The word "pink" marks the lines you need; copy each of them from the data.

[Opening THE DATA section]

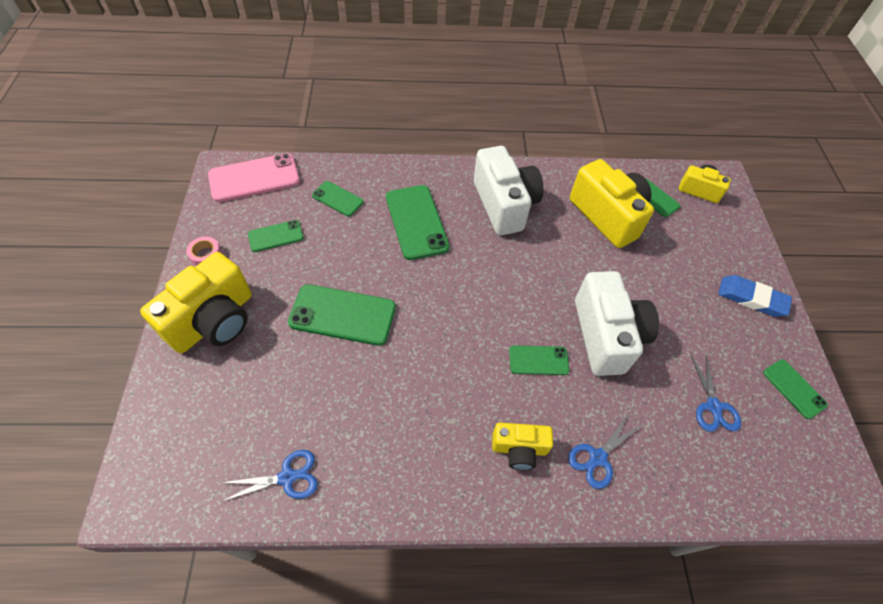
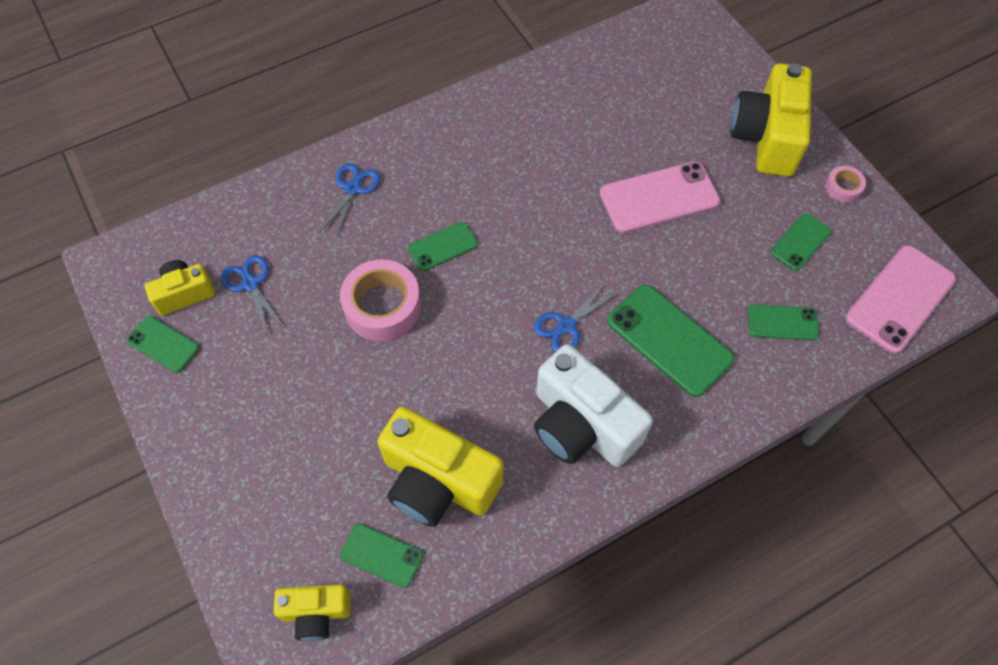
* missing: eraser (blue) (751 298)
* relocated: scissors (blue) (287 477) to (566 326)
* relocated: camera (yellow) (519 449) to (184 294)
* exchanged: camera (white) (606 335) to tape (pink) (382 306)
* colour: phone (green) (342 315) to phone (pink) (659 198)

[Closing THE DATA section]

ANSWER BELOW —
* exchanged: camera (white) (606 335) to tape (pink) (382 306)
* colour: phone (green) (342 315) to phone (pink) (659 198)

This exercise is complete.